Goal of the exercise
Your task is to repeat the entries word for word while leaving out the pictures.

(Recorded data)
+-------+

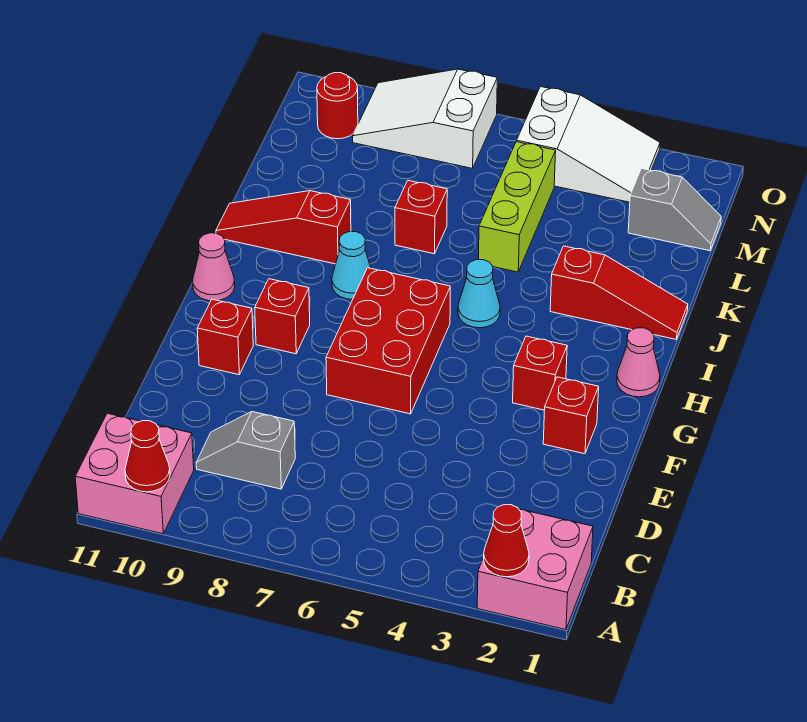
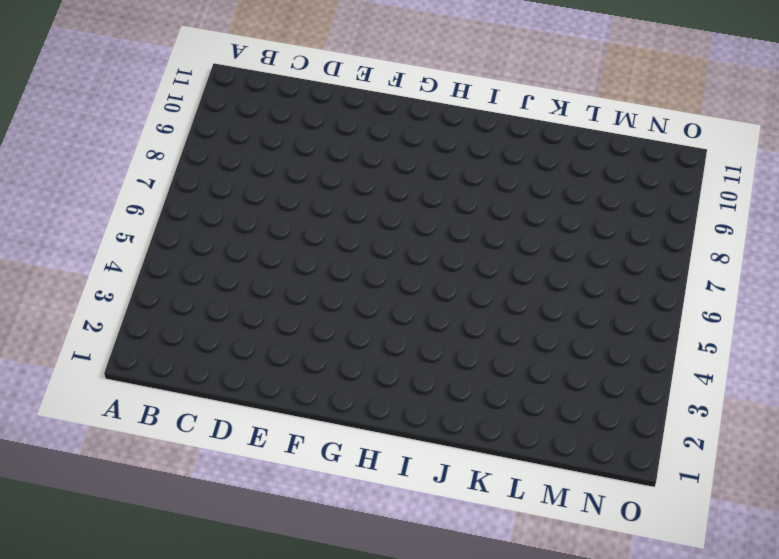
none -> pink brick A1:B2 level 1
none -> pink brick A10:B11 level 1
none -> grey slope C8:C9 level 1 top 8

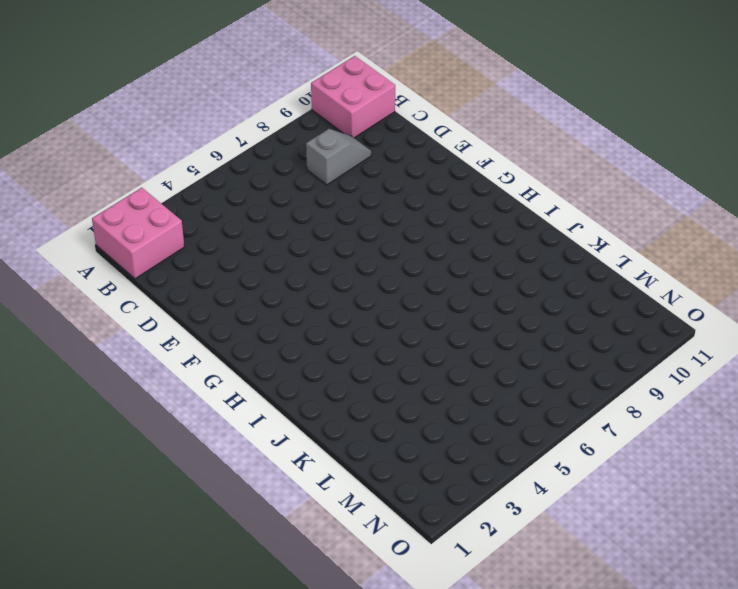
none -> red brick F2 level 1
none -> red brick F6:H7 level 1
none -> red brick F10 level 1

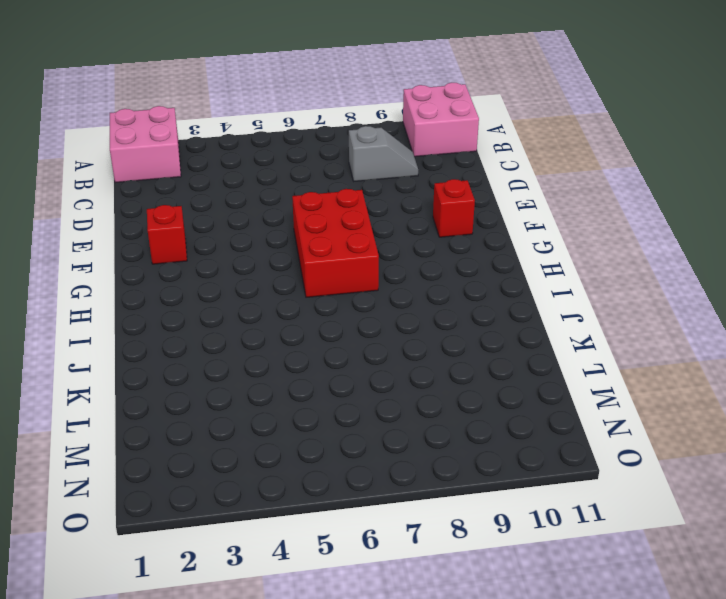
none -> red brick G3 level 1
none -> red brick G9 level 1
none -> pink cone H1 level 1

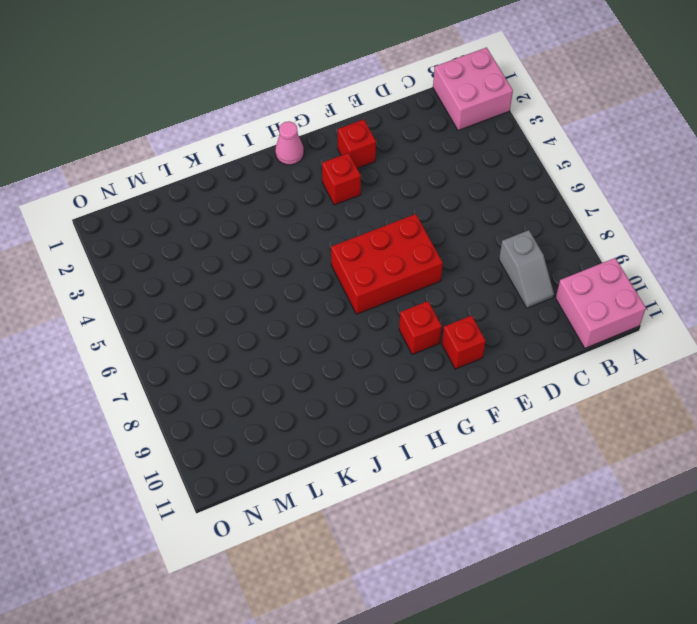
none -> pink cone H11 level 1
none -> cyan cone I5 level 1
none -> cyan cone I8 level 1

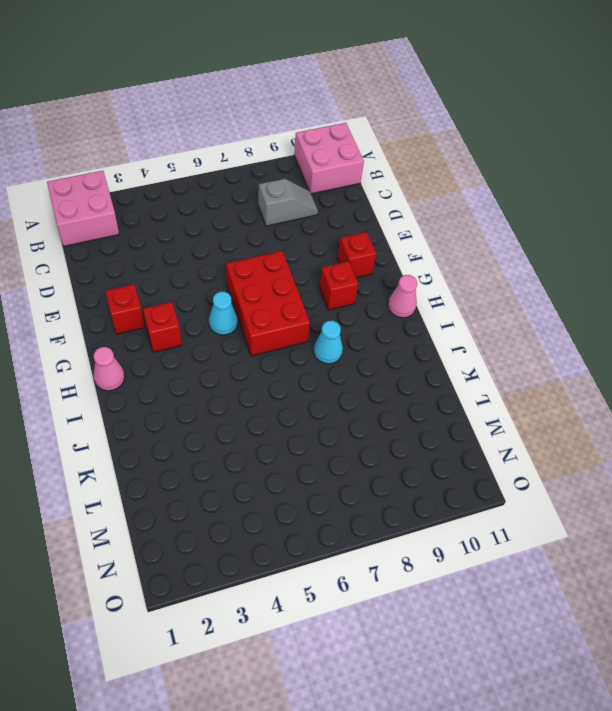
cyan cone G5 level 1 -> cyan cone I5 level 1
none -> red slope J1:J3 level 1 top 3
none -> red slope J9:J11 level 1 top 9
none -> lime brick K5:M5 level 1

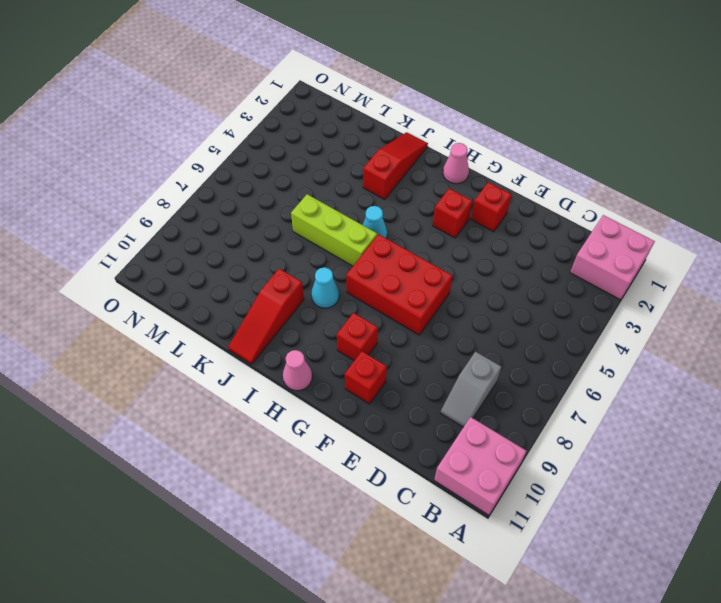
lime brick I6:K6 level 1 -> lime brick K5:M5 level 1
none -> red brick K7 level 1
none -> grey slope M1:M2 level 1 top 2
none -> white slope N3:O5 level 1 top 5

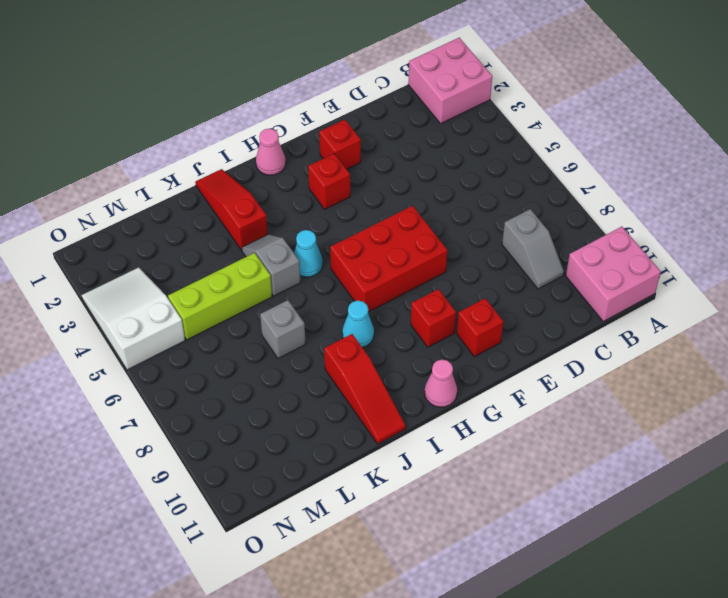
grey slope J4:J5 level 1 top 5 -> grey slope M1:M2 level 1 top 2
grey brick K7 level 1 -> red brick K7 level 1
none -> white slope N7:O9 level 1 top 7
none -> red round brick N10 level 1
none -> red cone A2 level 2

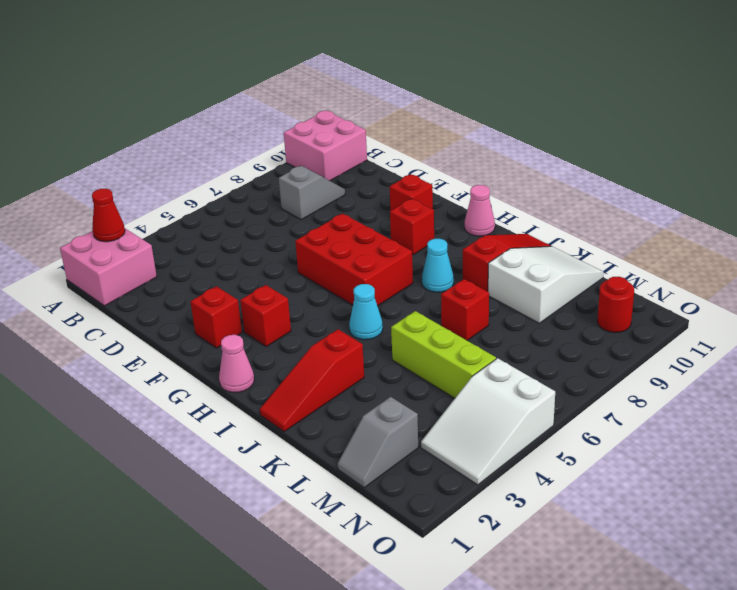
white slope K9:L11 level 1 top 9 -> white slope N7:O9 level 1 top 7
none -> red cone A10 level 2

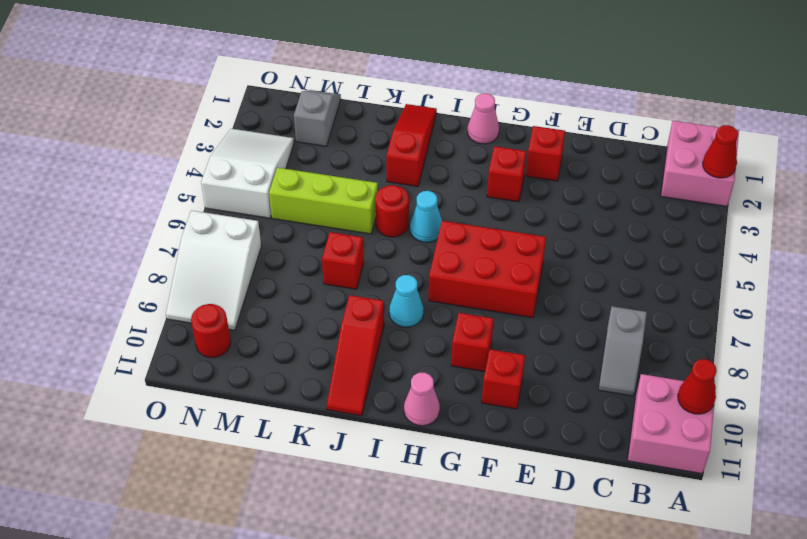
red round brick J5 level 1 -> none

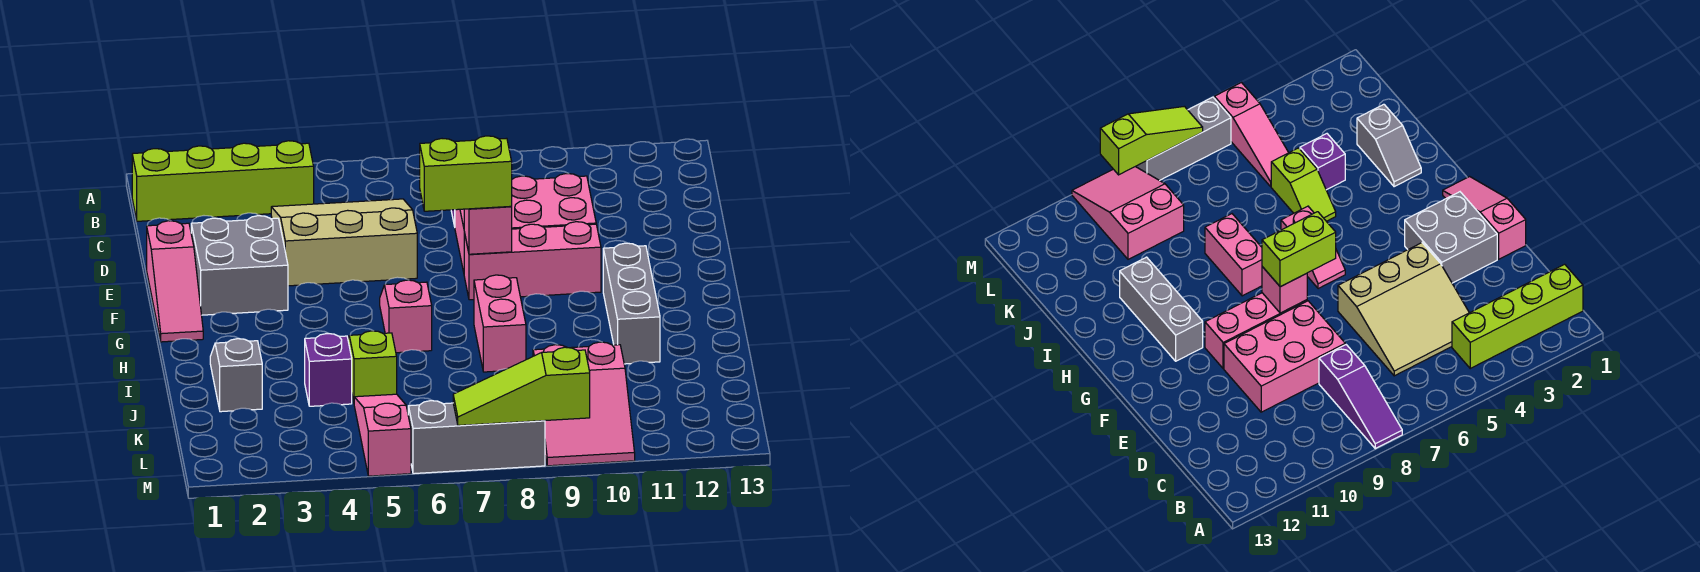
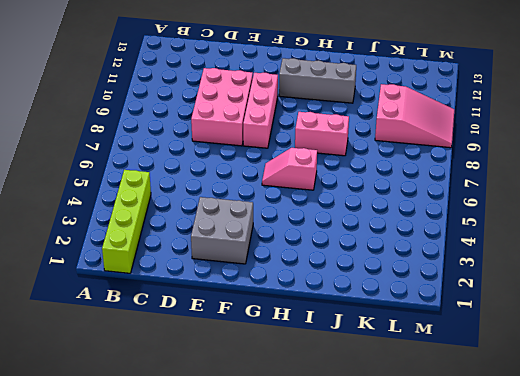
none -> purple slope A8:C8 level 1 top C
none -> tan slope C4:E6 level 1 top E
none -> pink slope E1:G1 level 1 top E

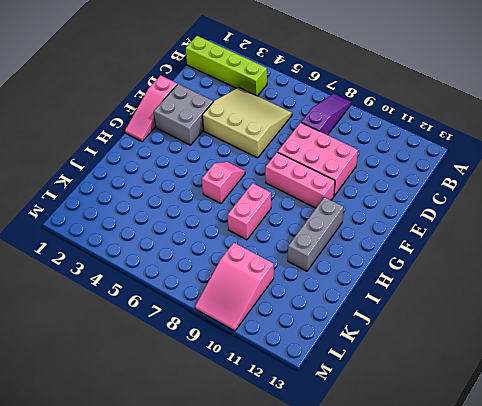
none -> grey slope I2:J2 level 1 top J
none -> lime slope I5:J5 level 1 top J
none -> purple brick J4 level 1

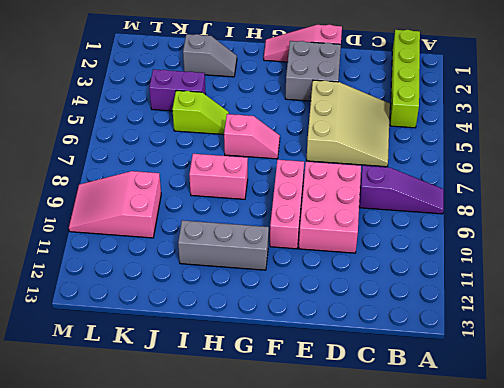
purple brick J4:K4 level 1 -> purple brick J4 level 1
none -> pink slope K5:M5 level 1 top M
none -> grey brick M6:M8 level 1
none -> pink brick F8 level 2

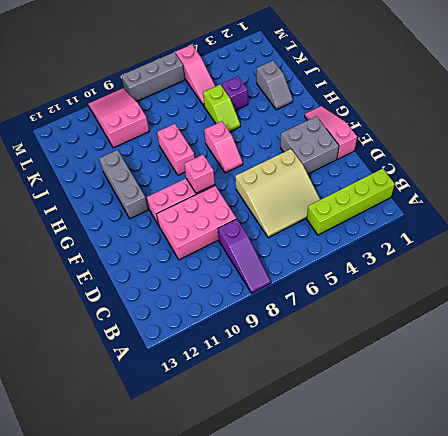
none -> lime slope M7:M9 level 2 top 9
none -> lime brick F7:F8 level 3

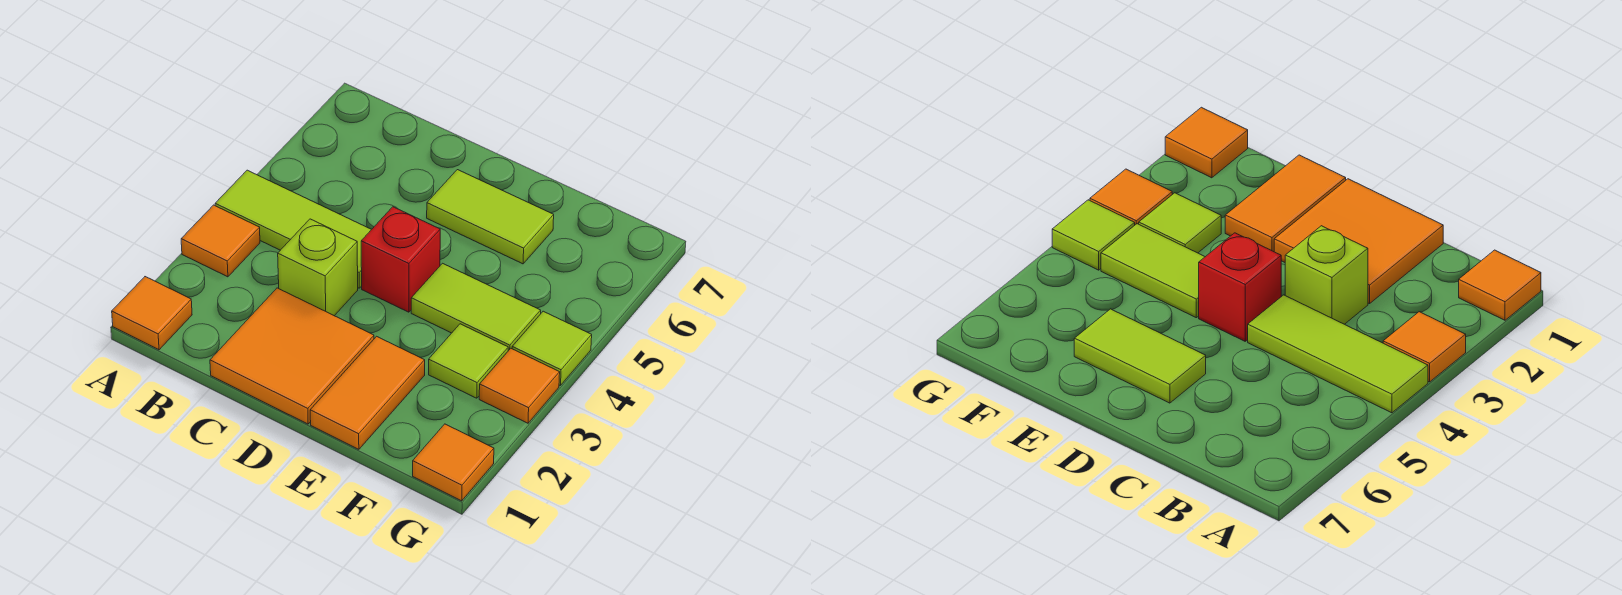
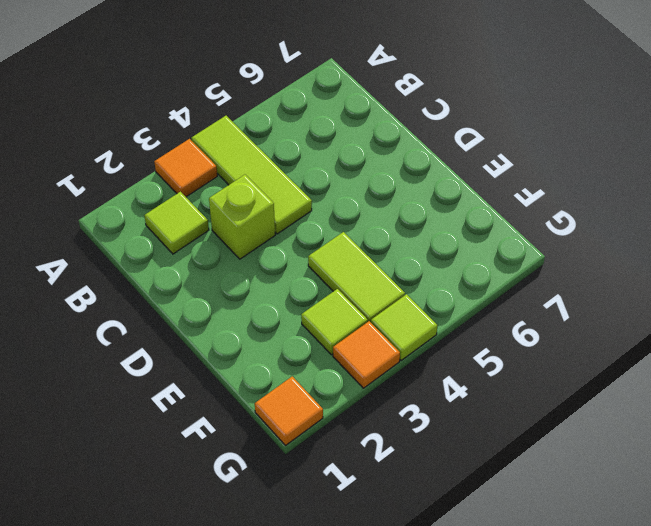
lime tile B2 level 1 -> none
none -> orange tile A1 level 1
none -> orange tile C1:D2 level 1
none -> red brick D4 level 1

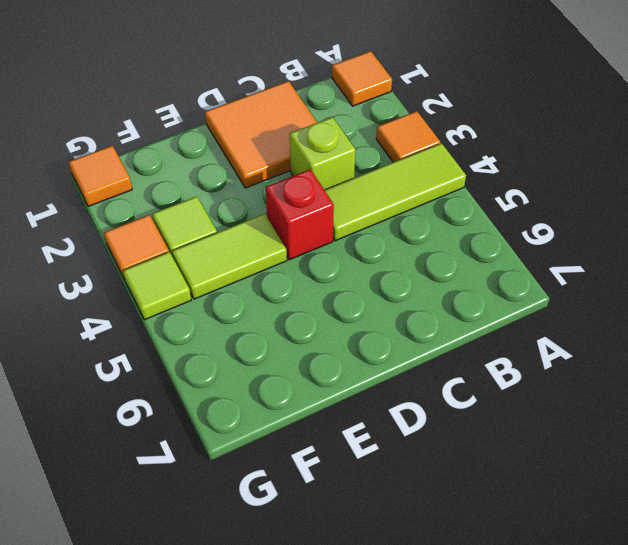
none -> lime tile D6:E6 level 1
none -> orange tile E1:E2 level 1

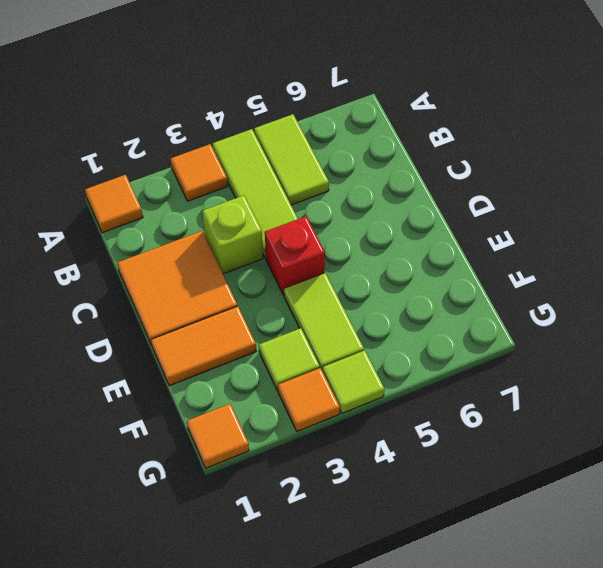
lime tile A5:B5 level 1 -> lime tile D6:E6 level 1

+-------+

Exercise answer
none -> pink brick A1:B2 level 1
none -> pink brick A10:B11 level 1
none -> grey slope C8:C9 level 1 top 8

none -> red brick F2 level 1
none -> red brick F6:H7 level 1
none -> red brick F10 level 1

none -> red brick G3 level 1
none -> red brick G9 level 1
none -> pink cone H1 level 1

none -> pink cone H11 level 1
none -> cyan cone I5 level 1
none -> cyan cone I8 level 1

cyan cone G5 level 1 -> cyan cone I5 level 1
none -> red slope J1:J3 level 1 top 3
none -> red slope J9:J11 level 1 top 9
none -> lime brick K5:M5 level 1

lime brick I6:K6 level 1 -> lime brick K5:M5 level 1
none -> red brick K7 level 1
none -> grey slope M1:M2 level 1 top 2
none -> white slope N3:O5 level 1 top 5

grey slope J4:J5 level 1 top 5 -> grey slope M1:M2 level 1 top 2
grey brick K7 level 1 -> red brick K7 level 1
none -> white slope N7:O9 level 1 top 7
none -> red round brick N10 level 1
none -> red cone A2 level 2

white slope K9:L11 level 1 top 9 -> white slope N7:O9 level 1 top 7
none -> red cone A10 level 2

red round brick J5 level 1 -> none

none -> purple slope A8:C8 level 1 top C
none -> tan slope C4:E6 level 1 top E
none -> pink slope E1:G1 level 1 top E

none -> grey slope I2:J2 level 1 top J
none -> lime slope I5:J5 level 1 top J
none -> purple brick J4 level 1

purple brick J4:K4 level 1 -> purple brick J4 level 1
none -> pink slope K5:M5 level 1 top M
none -> grey brick M6:M8 level 1
none -> pink brick F8 level 2

none -> lime slope M7:M9 level 2 top 9
none -> lime brick F7:F8 level 3

lime tile B2 level 1 -> none
none -> orange tile A1 level 1
none -> orange tile C1:D2 level 1
none -> red brick D4 level 1

none -> lime tile D6:E6 level 1
none -> orange tile E1:E2 level 1

lime tile A5:B5 level 1 -> lime tile D6:E6 level 1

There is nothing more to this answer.